=== TASK GOAL ===
Every line from the line containing "KEYS1 pin K3: 8 -> 3" through the final line below is to be repeated exactly; no other line is.

======== MATERIAL PROVIDED ========

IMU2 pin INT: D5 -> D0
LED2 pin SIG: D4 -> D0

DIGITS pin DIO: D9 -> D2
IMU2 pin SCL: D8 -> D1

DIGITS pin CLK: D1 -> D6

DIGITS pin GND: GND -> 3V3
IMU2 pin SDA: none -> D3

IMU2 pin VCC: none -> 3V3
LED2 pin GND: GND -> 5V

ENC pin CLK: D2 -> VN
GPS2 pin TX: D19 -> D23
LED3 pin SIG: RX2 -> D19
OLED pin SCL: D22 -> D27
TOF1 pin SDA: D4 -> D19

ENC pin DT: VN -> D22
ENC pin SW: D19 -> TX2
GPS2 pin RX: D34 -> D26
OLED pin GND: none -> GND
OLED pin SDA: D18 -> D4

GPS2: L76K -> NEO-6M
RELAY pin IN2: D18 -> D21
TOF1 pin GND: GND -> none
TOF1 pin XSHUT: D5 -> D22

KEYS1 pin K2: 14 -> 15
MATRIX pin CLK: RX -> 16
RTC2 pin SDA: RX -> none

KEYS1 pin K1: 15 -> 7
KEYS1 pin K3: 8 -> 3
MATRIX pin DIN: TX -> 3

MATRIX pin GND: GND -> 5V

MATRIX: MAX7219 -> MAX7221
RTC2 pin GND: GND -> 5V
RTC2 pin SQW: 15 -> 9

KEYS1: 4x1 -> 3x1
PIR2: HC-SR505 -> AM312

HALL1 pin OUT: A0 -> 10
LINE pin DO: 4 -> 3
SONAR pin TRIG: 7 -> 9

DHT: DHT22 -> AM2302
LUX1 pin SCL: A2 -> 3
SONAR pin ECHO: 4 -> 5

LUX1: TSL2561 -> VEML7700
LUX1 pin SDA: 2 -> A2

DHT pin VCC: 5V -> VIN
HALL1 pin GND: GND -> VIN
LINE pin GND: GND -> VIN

========

=== RESULT FOR THIS TASK ===
KEYS1 pin K3: 8 -> 3
MATRIX pin DIN: TX -> 3

MATRIX pin GND: GND -> 5V

MATRIX: MAX7219 -> MAX7221
RTC2 pin GND: GND -> 5V
RTC2 pin SQW: 15 -> 9

KEYS1: 4x1 -> 3x1
PIR2: HC-SR505 -> AM312

HALL1 pin OUT: A0 -> 10
LINE pin DO: 4 -> 3
SONAR pin TRIG: 7 -> 9

DHT: DHT22 -> AM2302
LUX1 pin SCL: A2 -> 3
SONAR pin ECHO: 4 -> 5

LUX1: TSL2561 -> VEML7700
LUX1 pin SDA: 2 -> A2

DHT pin VCC: 5V -> VIN
HALL1 pin GND: GND -> VIN
LINE pin GND: GND -> VIN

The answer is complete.